◆ Material for this task ◆
[Start of section]

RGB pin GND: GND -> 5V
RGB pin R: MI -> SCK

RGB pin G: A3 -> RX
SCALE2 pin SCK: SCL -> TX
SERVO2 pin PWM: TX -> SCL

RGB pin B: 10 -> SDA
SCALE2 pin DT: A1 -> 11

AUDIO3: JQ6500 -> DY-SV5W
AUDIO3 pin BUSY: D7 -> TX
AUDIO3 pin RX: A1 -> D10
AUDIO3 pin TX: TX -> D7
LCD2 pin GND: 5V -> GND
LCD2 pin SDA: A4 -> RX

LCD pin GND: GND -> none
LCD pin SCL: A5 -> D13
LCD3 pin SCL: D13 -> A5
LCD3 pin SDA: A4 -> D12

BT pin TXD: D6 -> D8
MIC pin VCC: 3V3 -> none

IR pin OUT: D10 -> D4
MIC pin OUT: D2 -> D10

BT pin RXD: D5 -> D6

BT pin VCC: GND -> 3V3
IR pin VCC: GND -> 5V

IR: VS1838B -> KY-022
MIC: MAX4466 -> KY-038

[End of section]

◆ Aim of the task ◆
Every line in the listing above that mentions "none" should be returned.

◆ Task result ◆
LCD pin GND: GND -> none
MIC pin VCC: 3V3 -> none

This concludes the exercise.